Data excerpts

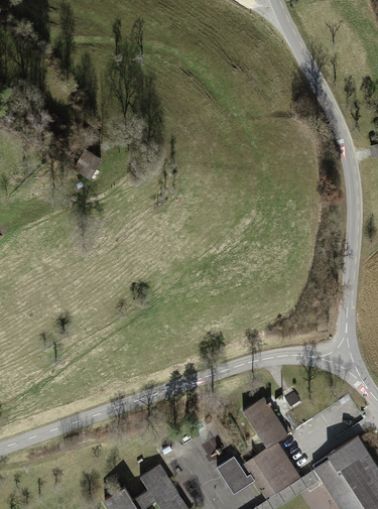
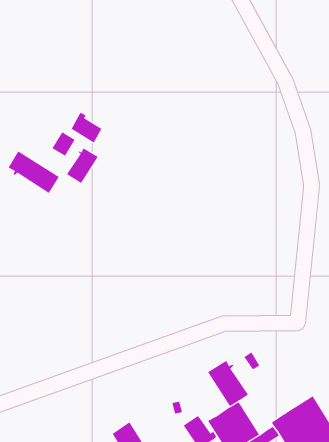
building: none -> [71,112,102,143]
building: none -> [66,147,99,184]
building: none -> [8,150,60,194]

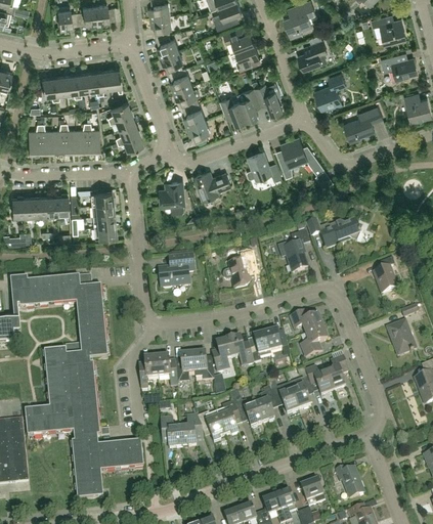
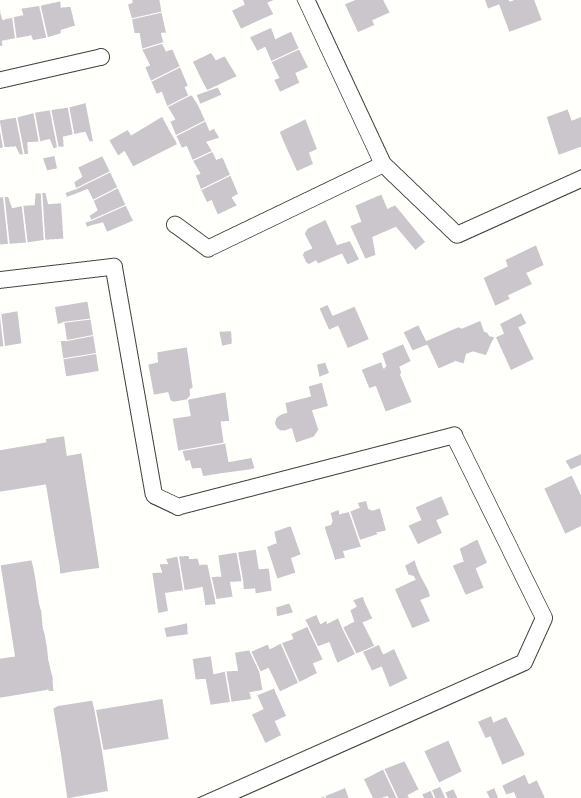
building: [298,40,328,70] -> none
building: none -> [192,52,237,91]
building: [381,54,418,80] -> none
building: [314,73,346,111] -> none
building: none -> [108,116,177,167]
building: [255,83,283,114] -> none
building: [220,96,247,124] -> none
building: [344,105,383,142] -> [483,244,545,306]
building: [193,171,231,200] -> none
building: [159,179,186,213] -> [148,347,194,402]
building: none -> [319,304,370,349]
building: [375,258,398,294] -> [495,312,535,371]
building: none -> [182,443,255,477]
building: [291,312,323,334] -> none
building: [228,337,254,366] -> none
building: [66,346,100,442] -> none
building: [305,367,334,396] -> none
building: [271,387,299,414] -> [362,644,408,688]
building: none -> [251,688,287,744]

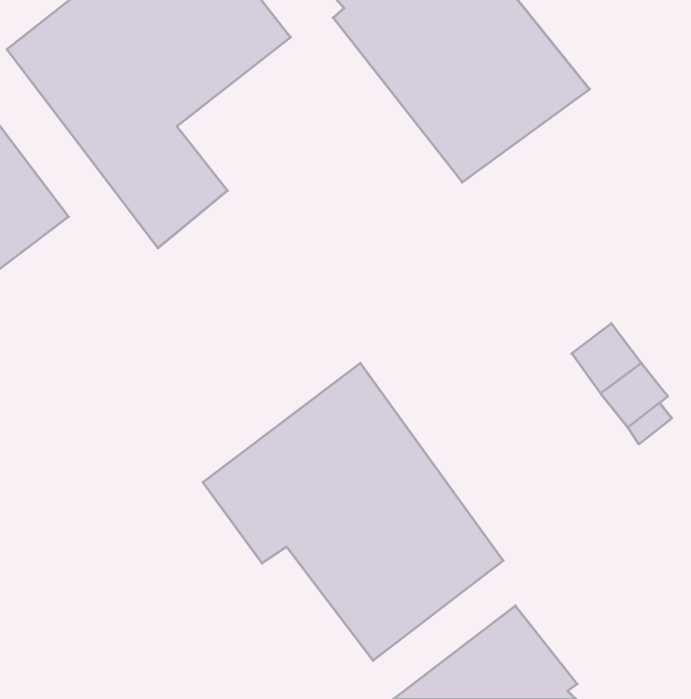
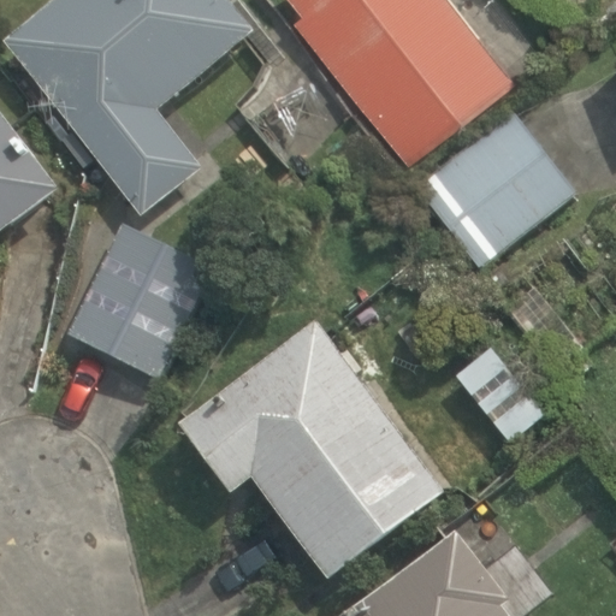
building: none -> [414,113,579,272]
building: none -> [66,224,212,381]

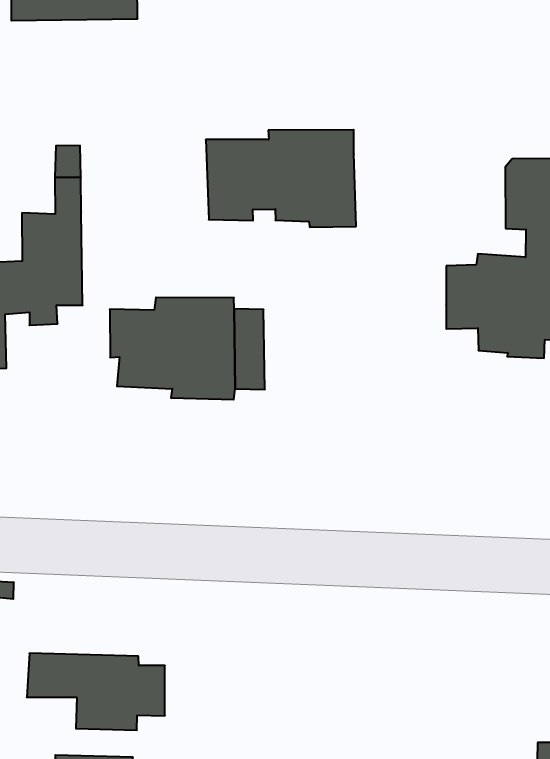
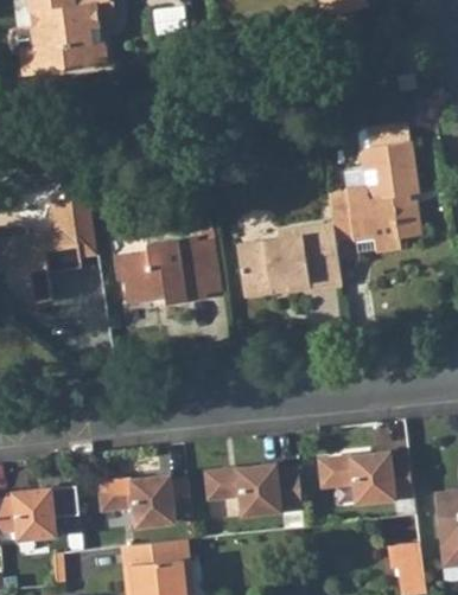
building: [206,130,356,227] -> [238,222,343,293]
building: none -> [203,463,301,516]
building: none -> [313,450,409,501]

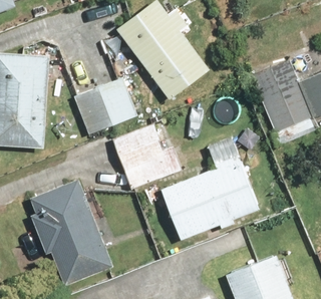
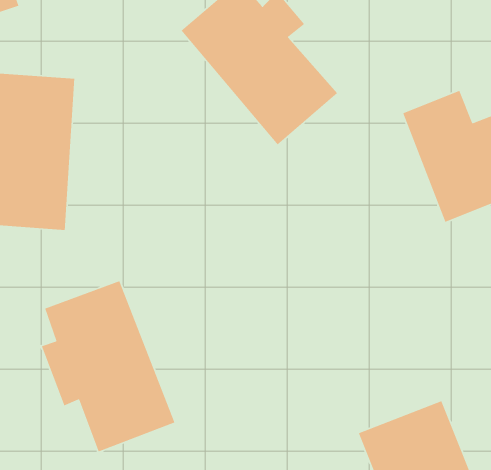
building: [72,80,133,133] -> none
building: [113,126,184,188] -> none
building: [160,157,264,240] -> none

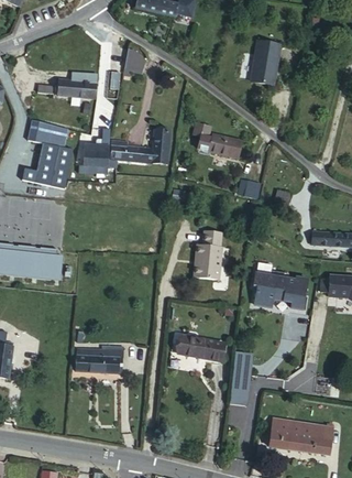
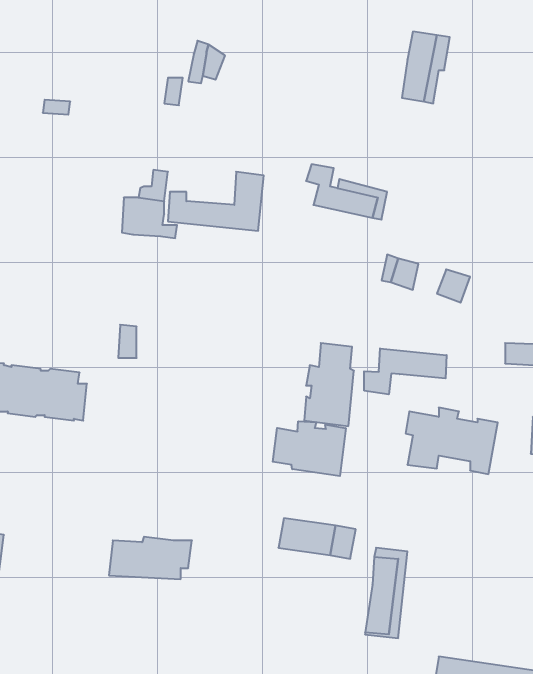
building: [56,74,98,99] -> none
building: [21,119,73,188] -> none
building: none -> [364,348,447,394]
building: none -> [273,421,346,476]

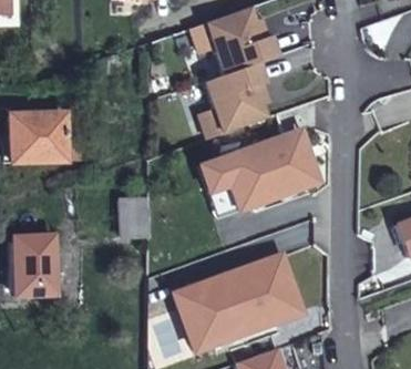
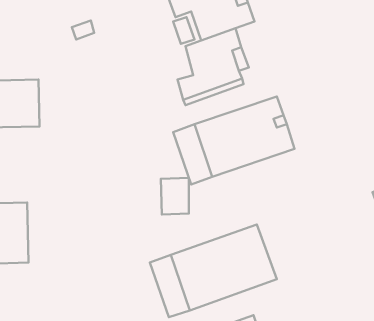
building: [119,198,146,235] -> [161,178,189,215]

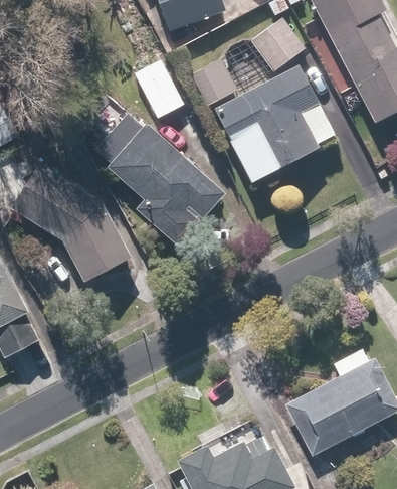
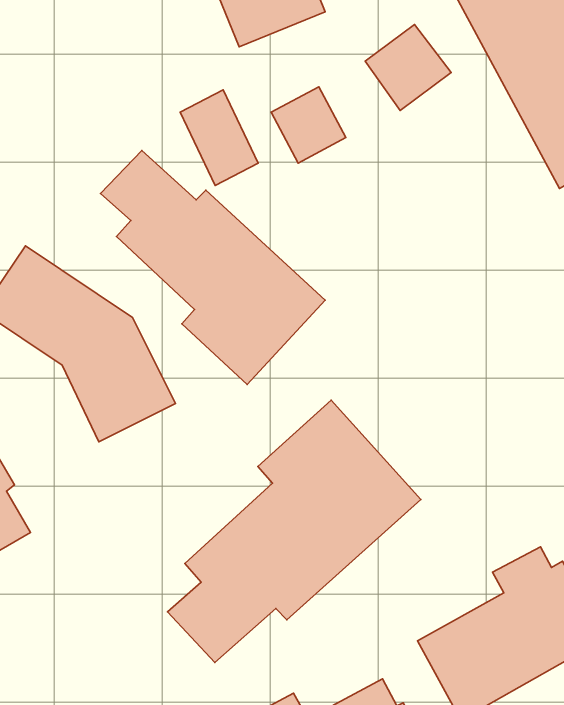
building: [213,64,337,183] -> none
building: none -> [167,400,421,662]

Problem description: Each line of the data above should be reproduced without alteration, and no picture should appear in the copy.

Solution to the exercise:
building: none -> [71,112,102,143]
building: none -> [66,147,99,184]
building: none -> [8,150,60,194]

building: [298,40,328,70] -> none
building: none -> [192,52,237,91]
building: [381,54,418,80] -> none
building: [314,73,346,111] -> none
building: none -> [108,116,177,167]
building: [255,83,283,114] -> none
building: [220,96,247,124] -> none
building: [344,105,383,142] -> [483,244,545,306]
building: [193,171,231,200] -> none
building: [159,179,186,213] -> [148,347,194,402]
building: none -> [319,304,370,349]
building: [375,258,398,294] -> [495,312,535,371]
building: none -> [182,443,255,477]
building: [291,312,323,334] -> none
building: [228,337,254,366] -> none
building: [66,346,100,442] -> none
building: [305,367,334,396] -> none
building: [271,387,299,414] -> [362,644,408,688]
building: none -> [251,688,287,744]

building: none -> [414,113,579,272]
building: none -> [66,224,212,381]

building: [206,130,356,227] -> [238,222,343,293]
building: none -> [203,463,301,516]
building: none -> [313,450,409,501]

building: [72,80,133,133] -> none
building: [113,126,184,188] -> none
building: [160,157,264,240] -> none

building: [56,74,98,99] -> none
building: [21,119,73,188] -> none
building: none -> [364,348,447,394]
building: none -> [273,421,346,476]

building: [119,198,146,235] -> [161,178,189,215]

building: [213,64,337,183] -> none
building: none -> [167,400,421,662]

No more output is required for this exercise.